== Segment start ==
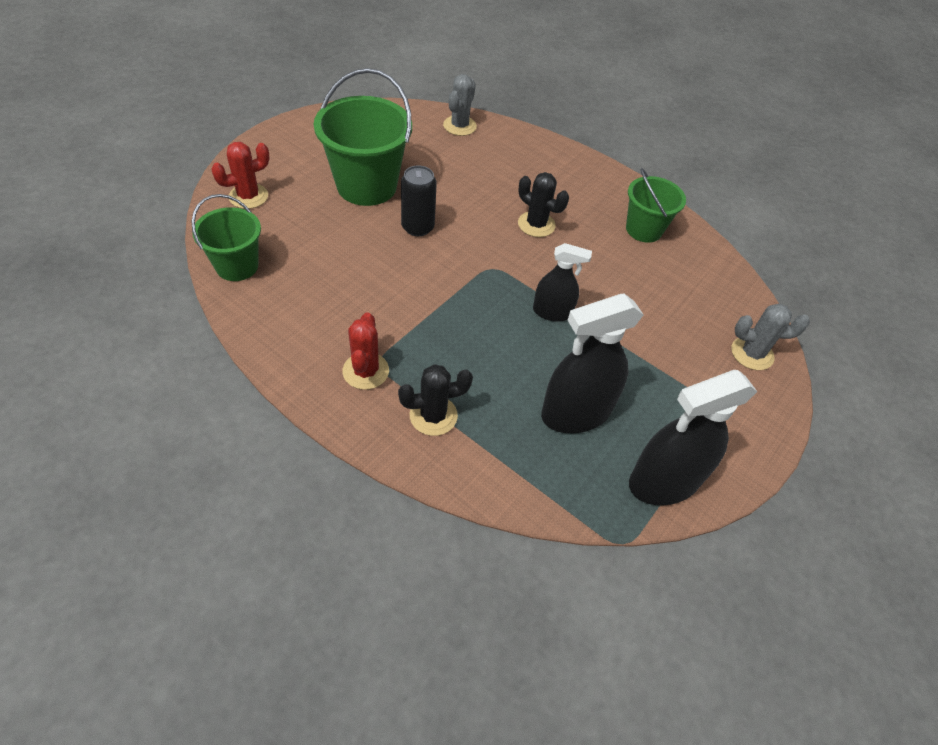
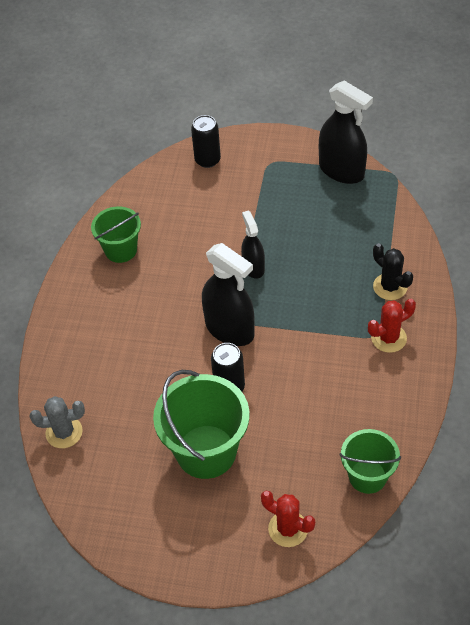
camera: 110 degrees left, 0 degrees up
(536, 224) = (166, 315): black cactus -> none
(576, 413) = (328, 223): black spray bottle -> black spray bottle (229, 329)
(752, 353) = (207, 160): grey cactus -> black can

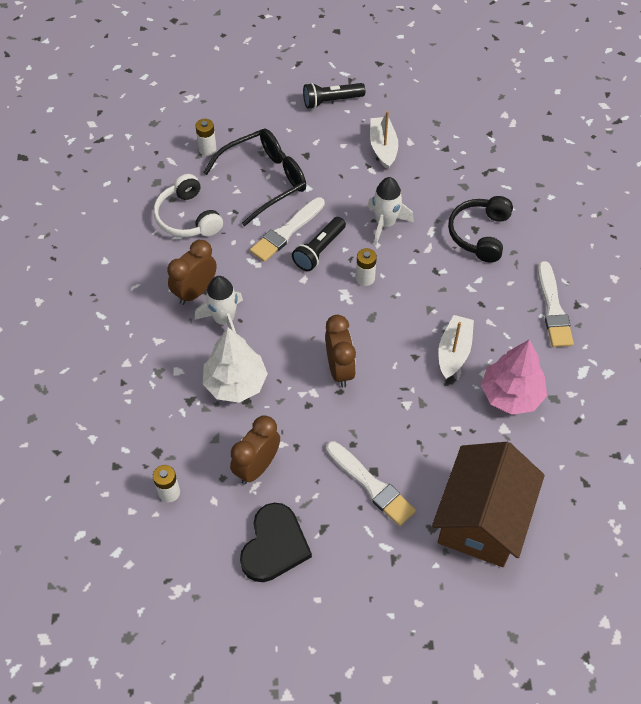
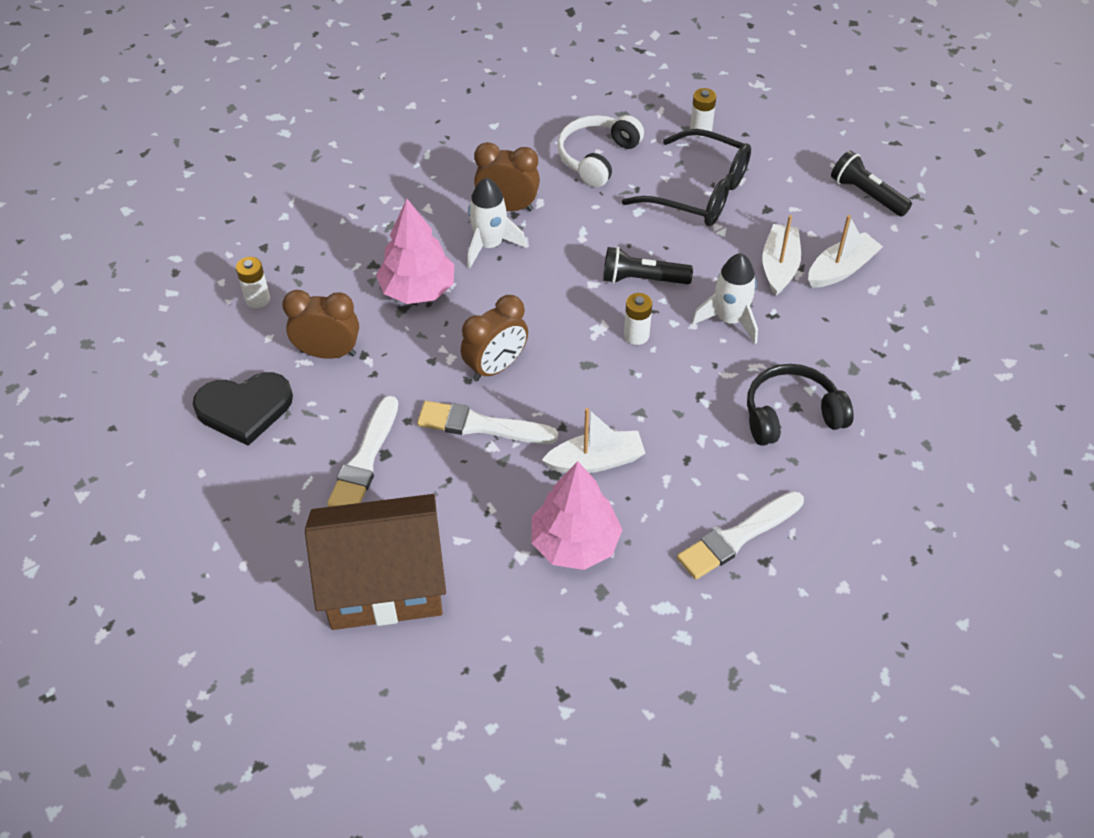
camera: 60 degrees right, 5 degrees down
(235, 383) = (418, 290): white tree -> pink tree
(286, 232) = (644, 241): white brush -> white brush (481, 425)
(359, 175) = (779, 266): none -> white boat

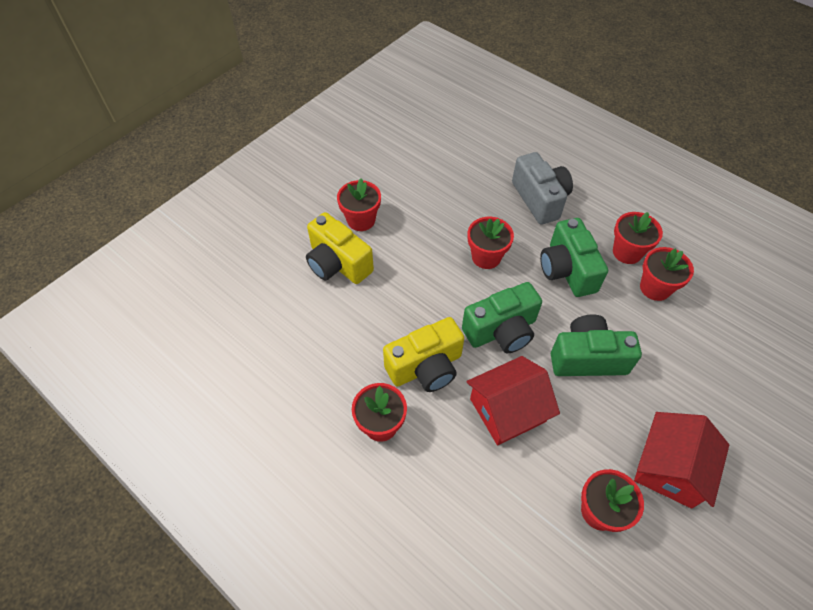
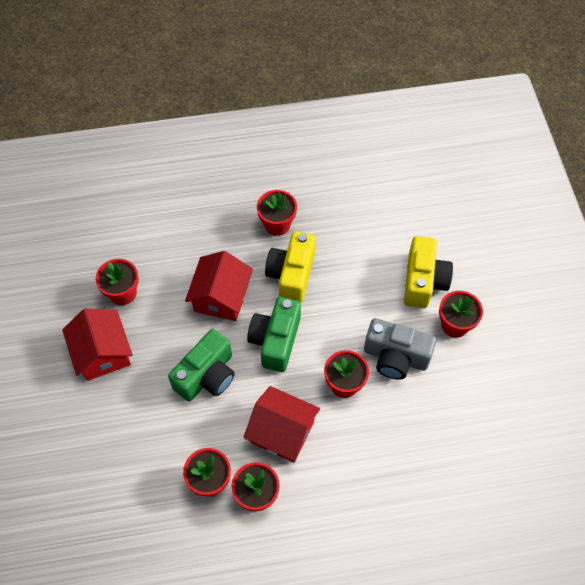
camera: 130 degrees right, 5 degrees up
(338, 263) = (423, 281): yellow camera -> yellow camera turned 105 degrees clockwise
(540, 199) = (366, 479): grey camera -> grey camera (395, 357)
(567, 270) = (282, 431): green camera -> red house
== Segment end ==
Could you report every line of the material that contains the string "black"?

- _SOLUTION BELOW_
(536, 224) = (166, 315): black cactus -> none
(576, 413) = (328, 223): black spray bottle -> black spray bottle (229, 329)
(752, 353) = (207, 160): grey cactus -> black can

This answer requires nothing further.